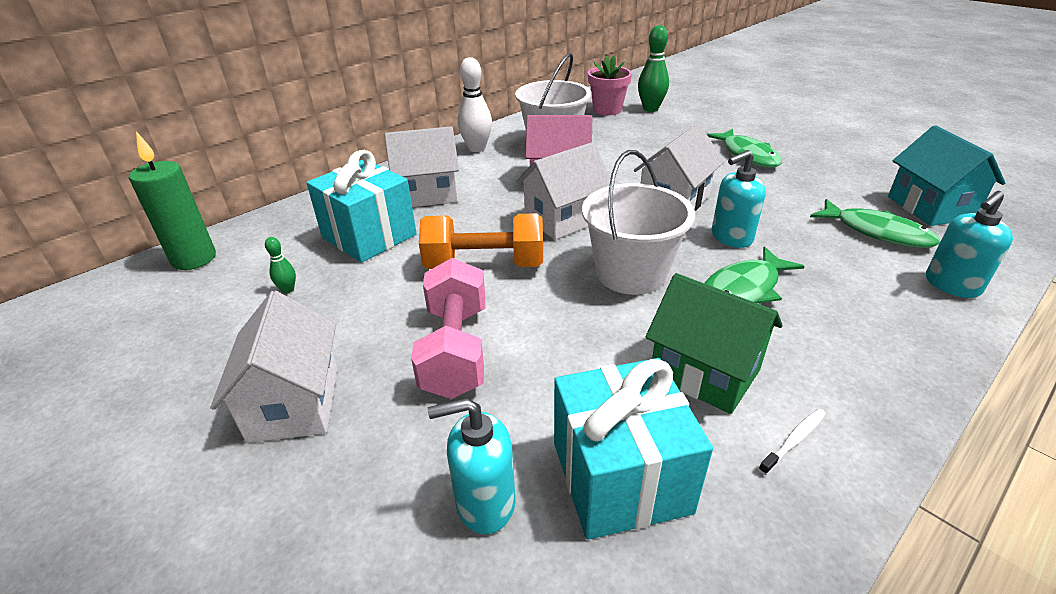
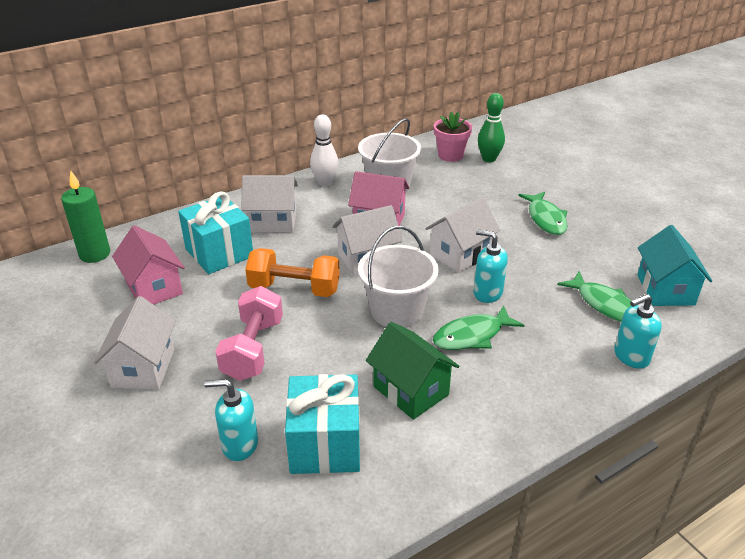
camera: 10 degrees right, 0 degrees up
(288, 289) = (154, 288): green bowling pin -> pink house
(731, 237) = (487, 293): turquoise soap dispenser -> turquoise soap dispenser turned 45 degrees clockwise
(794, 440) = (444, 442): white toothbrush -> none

● ● ● ●

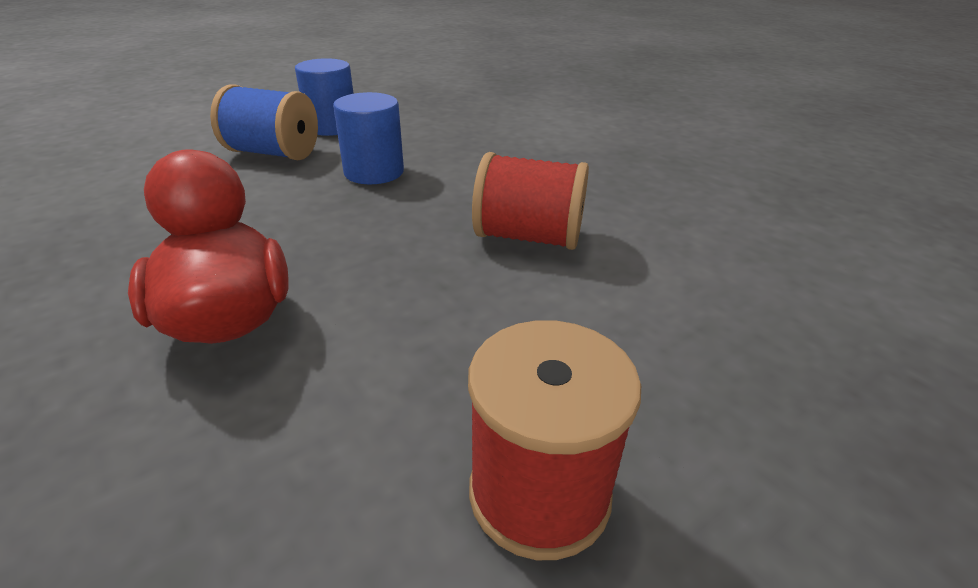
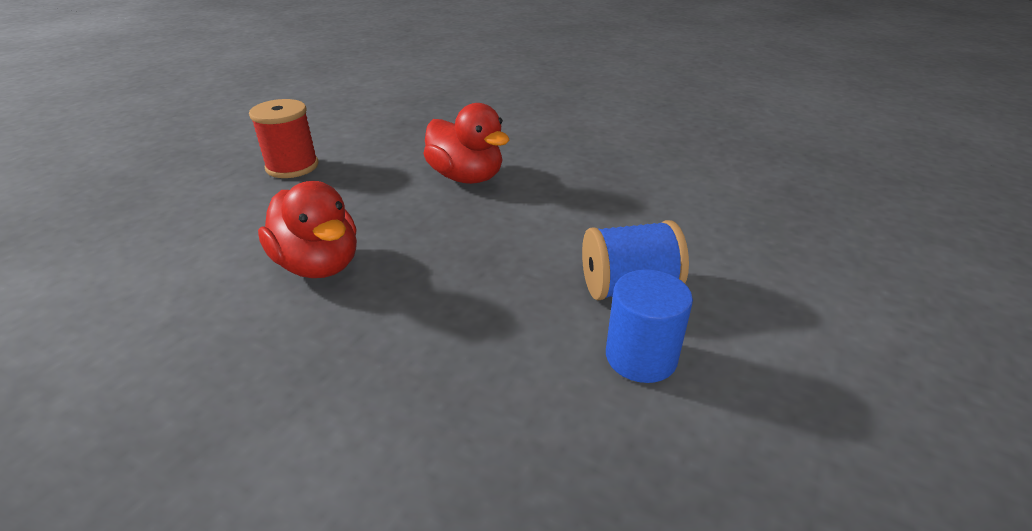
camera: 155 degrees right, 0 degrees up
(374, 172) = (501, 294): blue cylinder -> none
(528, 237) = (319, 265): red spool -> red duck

● ● ● ●

Problem statement: Copy out, exactly and alone, the lines of the entries above between the ones holding "(731, 237) = (487, 293): turquoise" and "(794, 440) = (444, 442): white", inclusive.

Exercise answer:
(731, 237) = (487, 293): turquoise soap dispenser -> turquoise soap dispenser turned 45 degrees clockwise
(794, 440) = (444, 442): white toothbrush -> none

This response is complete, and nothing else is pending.